┌──
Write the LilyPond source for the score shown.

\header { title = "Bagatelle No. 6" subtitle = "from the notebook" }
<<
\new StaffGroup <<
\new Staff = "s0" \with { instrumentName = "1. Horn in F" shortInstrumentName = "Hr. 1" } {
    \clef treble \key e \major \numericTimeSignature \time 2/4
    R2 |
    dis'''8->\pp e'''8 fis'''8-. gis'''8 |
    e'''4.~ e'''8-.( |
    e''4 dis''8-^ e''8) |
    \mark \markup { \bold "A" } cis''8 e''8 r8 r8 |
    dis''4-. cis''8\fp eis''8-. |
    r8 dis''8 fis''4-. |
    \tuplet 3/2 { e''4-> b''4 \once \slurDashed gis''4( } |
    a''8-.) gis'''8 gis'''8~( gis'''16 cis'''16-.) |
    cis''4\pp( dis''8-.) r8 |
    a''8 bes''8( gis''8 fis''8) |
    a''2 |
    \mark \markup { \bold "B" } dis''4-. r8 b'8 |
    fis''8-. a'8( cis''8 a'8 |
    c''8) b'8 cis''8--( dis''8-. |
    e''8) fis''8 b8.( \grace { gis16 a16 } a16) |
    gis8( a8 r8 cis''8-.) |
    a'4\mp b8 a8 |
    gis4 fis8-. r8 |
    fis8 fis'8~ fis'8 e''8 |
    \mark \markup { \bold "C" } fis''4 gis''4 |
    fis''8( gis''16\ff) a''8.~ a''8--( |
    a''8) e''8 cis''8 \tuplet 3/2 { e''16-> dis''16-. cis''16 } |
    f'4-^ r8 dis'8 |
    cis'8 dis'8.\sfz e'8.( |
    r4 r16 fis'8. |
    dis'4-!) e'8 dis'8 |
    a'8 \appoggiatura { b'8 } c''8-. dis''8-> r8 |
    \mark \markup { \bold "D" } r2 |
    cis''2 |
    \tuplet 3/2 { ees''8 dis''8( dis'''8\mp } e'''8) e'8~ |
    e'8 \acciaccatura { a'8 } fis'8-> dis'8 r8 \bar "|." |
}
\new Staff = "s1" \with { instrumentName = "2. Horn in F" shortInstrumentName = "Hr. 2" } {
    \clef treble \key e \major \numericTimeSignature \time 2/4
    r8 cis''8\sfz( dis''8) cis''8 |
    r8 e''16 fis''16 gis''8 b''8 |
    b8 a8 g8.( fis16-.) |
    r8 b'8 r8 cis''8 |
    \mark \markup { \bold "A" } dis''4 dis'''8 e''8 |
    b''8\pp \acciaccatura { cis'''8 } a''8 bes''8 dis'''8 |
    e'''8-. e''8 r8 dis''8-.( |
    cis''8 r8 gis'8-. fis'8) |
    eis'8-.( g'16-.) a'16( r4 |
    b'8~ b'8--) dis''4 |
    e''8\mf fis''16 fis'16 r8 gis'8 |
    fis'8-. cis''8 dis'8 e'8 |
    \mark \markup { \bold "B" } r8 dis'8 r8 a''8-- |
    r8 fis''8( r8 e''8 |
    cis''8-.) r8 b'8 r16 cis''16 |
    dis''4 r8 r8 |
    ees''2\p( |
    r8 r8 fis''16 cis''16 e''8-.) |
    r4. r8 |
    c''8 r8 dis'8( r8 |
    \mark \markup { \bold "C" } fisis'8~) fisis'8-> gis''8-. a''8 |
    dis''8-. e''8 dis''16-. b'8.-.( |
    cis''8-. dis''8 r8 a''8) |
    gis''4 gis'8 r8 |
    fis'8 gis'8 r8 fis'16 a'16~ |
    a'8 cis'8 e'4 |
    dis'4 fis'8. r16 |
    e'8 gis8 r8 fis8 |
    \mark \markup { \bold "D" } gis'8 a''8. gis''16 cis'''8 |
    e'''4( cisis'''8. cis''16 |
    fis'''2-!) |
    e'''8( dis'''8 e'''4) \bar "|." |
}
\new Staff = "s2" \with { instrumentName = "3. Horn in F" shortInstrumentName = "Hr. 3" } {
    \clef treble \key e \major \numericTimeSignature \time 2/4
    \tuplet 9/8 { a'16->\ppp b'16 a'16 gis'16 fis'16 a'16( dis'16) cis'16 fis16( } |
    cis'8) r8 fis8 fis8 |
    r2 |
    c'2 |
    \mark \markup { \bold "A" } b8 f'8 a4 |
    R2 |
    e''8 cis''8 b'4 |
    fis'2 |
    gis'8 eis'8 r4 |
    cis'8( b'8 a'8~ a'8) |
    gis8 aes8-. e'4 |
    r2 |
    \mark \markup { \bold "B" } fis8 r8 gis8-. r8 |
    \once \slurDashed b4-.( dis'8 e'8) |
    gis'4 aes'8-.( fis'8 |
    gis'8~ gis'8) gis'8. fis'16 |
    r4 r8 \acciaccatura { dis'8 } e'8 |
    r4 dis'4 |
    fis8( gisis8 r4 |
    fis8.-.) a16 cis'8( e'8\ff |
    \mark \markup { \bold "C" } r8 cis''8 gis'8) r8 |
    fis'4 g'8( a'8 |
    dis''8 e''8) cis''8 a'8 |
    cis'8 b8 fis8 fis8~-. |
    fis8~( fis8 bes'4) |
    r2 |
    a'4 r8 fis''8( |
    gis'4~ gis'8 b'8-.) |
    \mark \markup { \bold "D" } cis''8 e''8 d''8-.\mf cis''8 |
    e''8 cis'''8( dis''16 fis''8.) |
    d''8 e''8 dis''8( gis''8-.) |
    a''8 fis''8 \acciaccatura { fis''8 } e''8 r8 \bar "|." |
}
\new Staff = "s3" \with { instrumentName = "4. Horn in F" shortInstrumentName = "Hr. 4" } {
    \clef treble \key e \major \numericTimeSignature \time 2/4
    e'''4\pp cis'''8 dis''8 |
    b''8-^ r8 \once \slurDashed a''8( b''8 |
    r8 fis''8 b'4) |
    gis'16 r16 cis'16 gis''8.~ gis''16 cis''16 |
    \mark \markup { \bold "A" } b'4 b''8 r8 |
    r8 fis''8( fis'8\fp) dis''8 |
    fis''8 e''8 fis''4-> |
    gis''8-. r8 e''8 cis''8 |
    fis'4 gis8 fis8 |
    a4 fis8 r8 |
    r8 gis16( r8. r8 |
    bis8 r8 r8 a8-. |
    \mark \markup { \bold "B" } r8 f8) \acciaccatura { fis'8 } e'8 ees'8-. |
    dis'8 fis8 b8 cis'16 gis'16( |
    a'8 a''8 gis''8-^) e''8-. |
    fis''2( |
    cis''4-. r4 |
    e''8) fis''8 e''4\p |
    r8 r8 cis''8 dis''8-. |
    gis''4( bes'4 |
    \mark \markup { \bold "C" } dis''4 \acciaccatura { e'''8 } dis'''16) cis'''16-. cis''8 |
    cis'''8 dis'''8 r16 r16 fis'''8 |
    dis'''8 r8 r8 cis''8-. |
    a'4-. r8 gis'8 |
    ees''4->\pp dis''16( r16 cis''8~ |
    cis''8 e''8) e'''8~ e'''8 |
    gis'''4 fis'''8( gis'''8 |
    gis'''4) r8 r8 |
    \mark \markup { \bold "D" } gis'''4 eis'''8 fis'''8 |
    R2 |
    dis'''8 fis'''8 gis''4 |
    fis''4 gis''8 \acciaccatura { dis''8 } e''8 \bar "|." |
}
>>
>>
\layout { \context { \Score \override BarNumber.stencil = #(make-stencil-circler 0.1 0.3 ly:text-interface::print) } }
└──
EXERCISE ▸ Filter the listing above for lines containing the string "slurDashed", and copy each such line.

RESULT OF THIS EXERCISE ▸
    \tuplet 3/2 { e''4-> b''4 \once \slurDashed gis''4( } |
    \once \slurDashed b4-.( dis'8 e'8) |
    b''8-^ r8 \once \slurDashed a''8( b''8 |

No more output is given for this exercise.